> [TASK ITEM]: Retype exactly the lines from the one containing "R4: 6.8k (NET7, NET14) -> 10k (NET7, NET14)" through the last line of the records below, including both, and leave out any pictures.

> [DATASET EXTRACT]:
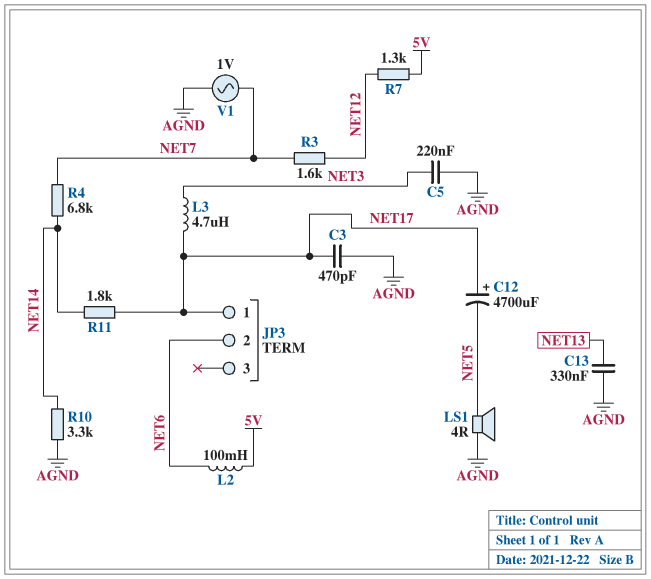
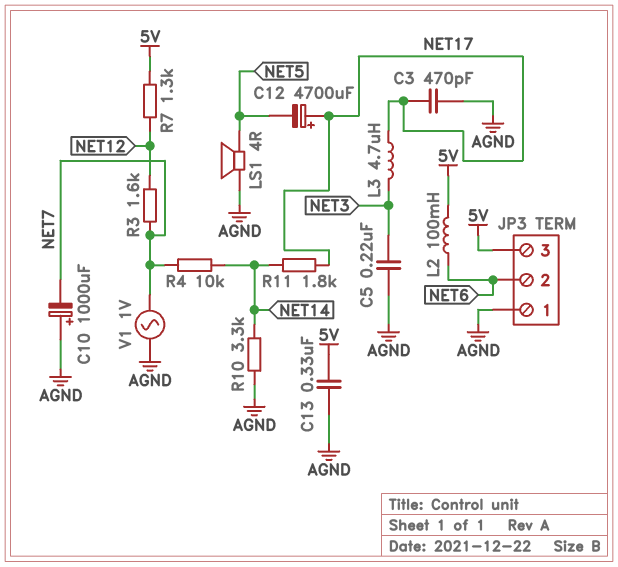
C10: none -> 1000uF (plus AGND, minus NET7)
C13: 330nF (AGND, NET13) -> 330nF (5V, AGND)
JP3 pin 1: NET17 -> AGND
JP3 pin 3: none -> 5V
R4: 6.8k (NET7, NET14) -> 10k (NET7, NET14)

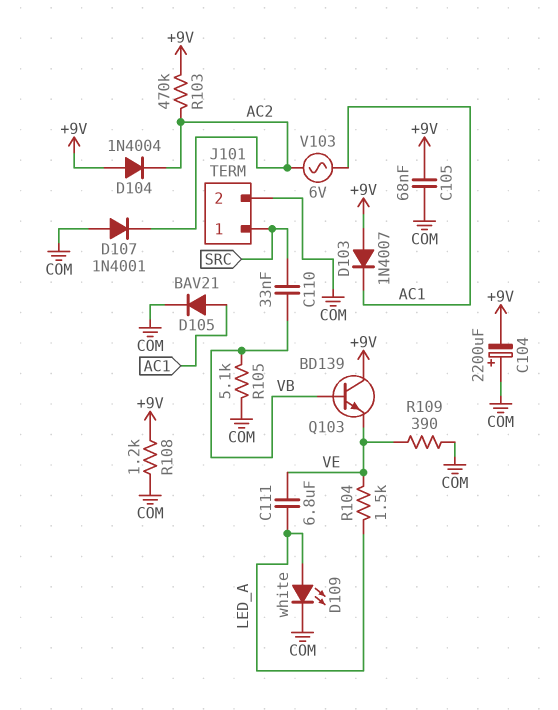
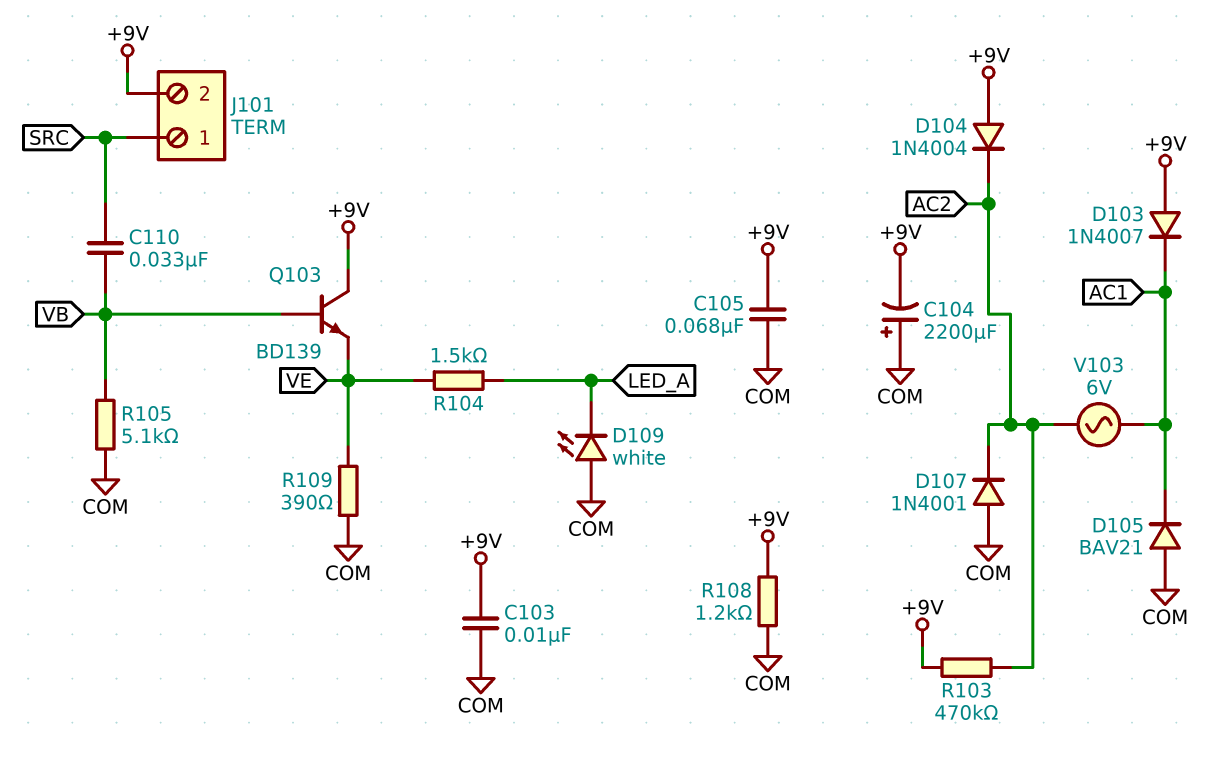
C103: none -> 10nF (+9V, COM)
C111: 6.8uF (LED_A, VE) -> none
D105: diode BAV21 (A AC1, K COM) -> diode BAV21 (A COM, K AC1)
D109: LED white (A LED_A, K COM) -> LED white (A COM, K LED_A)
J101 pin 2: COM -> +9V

> [EXERCISE SOLUTION]:
R4: 6.8k (NET7, NET14) -> 10k (NET7, NET14)

C103: none -> 10nF (+9V, COM)
C111: 6.8uF (LED_A, VE) -> none
D105: diode BAV21 (A AC1, K COM) -> diode BAV21 (A COM, K AC1)
D109: LED white (A LED_A, K COM) -> LED white (A COM, K LED_A)
J101 pin 2: COM -> +9V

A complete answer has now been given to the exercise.